To do: Within the records below, reproduce without change the lines from the line that has "(322, 99) = (204, 240): none" through the line that has "(474, 163) = (375, 232): purple", and only those.

Input data:
____________________

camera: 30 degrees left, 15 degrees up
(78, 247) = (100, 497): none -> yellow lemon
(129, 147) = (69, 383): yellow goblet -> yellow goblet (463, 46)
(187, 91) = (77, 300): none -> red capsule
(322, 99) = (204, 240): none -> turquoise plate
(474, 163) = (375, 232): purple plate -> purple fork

____________________

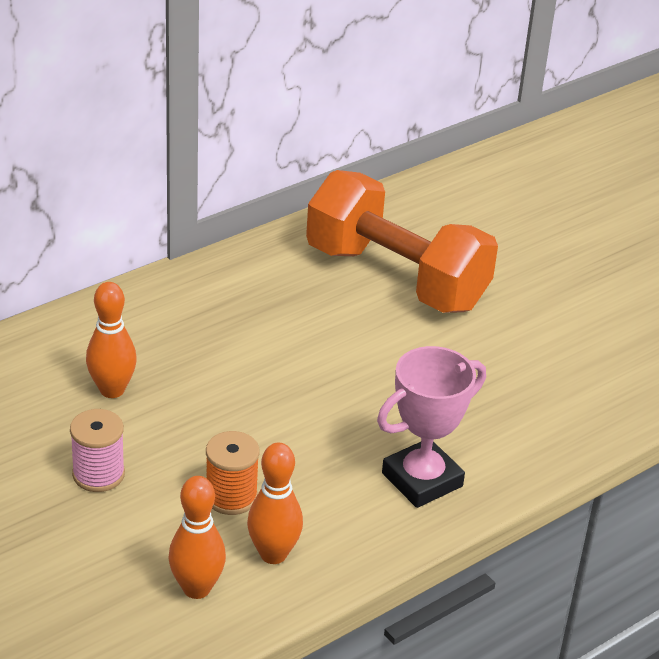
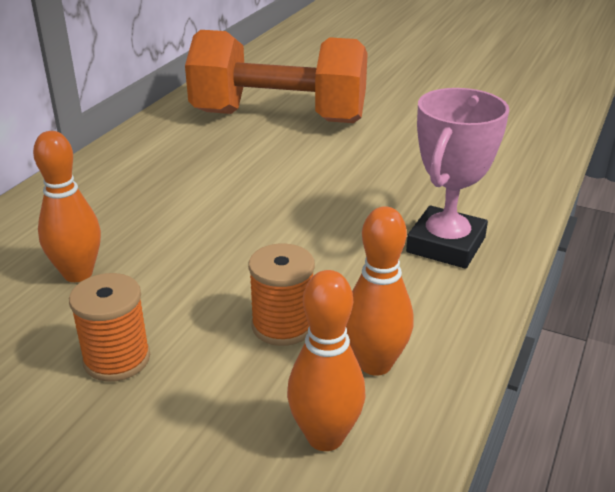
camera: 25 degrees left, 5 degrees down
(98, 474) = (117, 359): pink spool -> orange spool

____________________

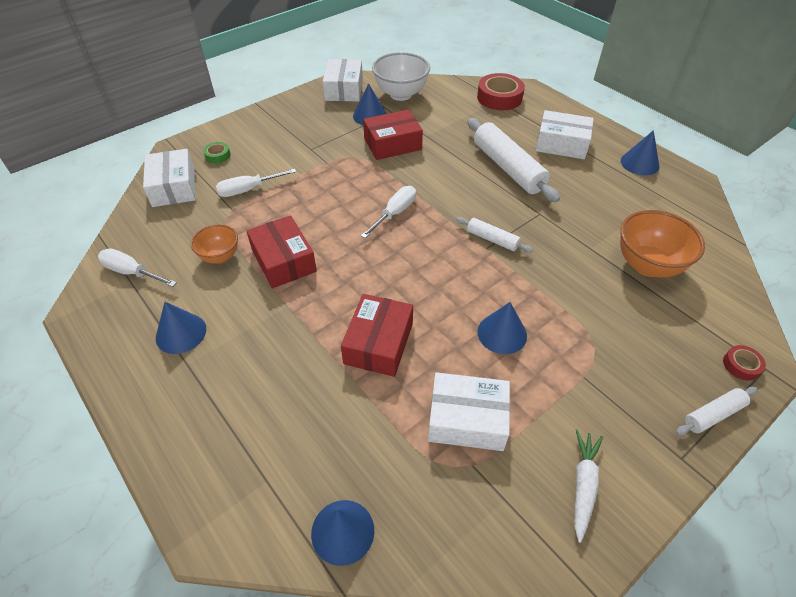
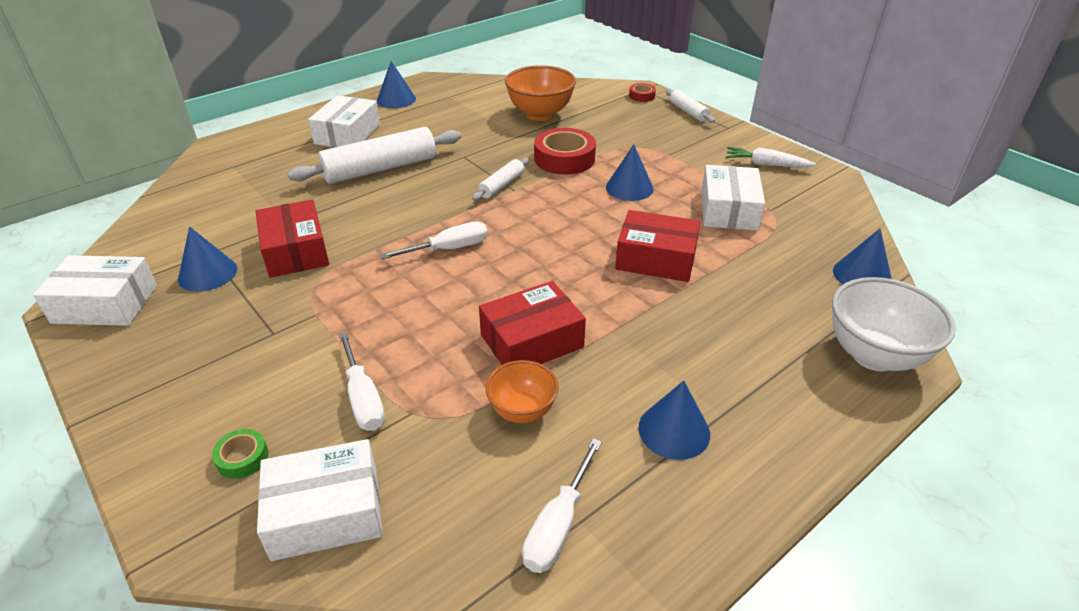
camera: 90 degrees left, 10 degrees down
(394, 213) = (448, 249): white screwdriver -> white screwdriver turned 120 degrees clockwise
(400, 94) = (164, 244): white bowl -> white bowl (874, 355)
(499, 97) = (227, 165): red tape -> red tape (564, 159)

____________________

Reply:
(322, 99) = (204, 240): none -> turquoise plate
(474, 163) = (375, 232): purple plate -> purple fork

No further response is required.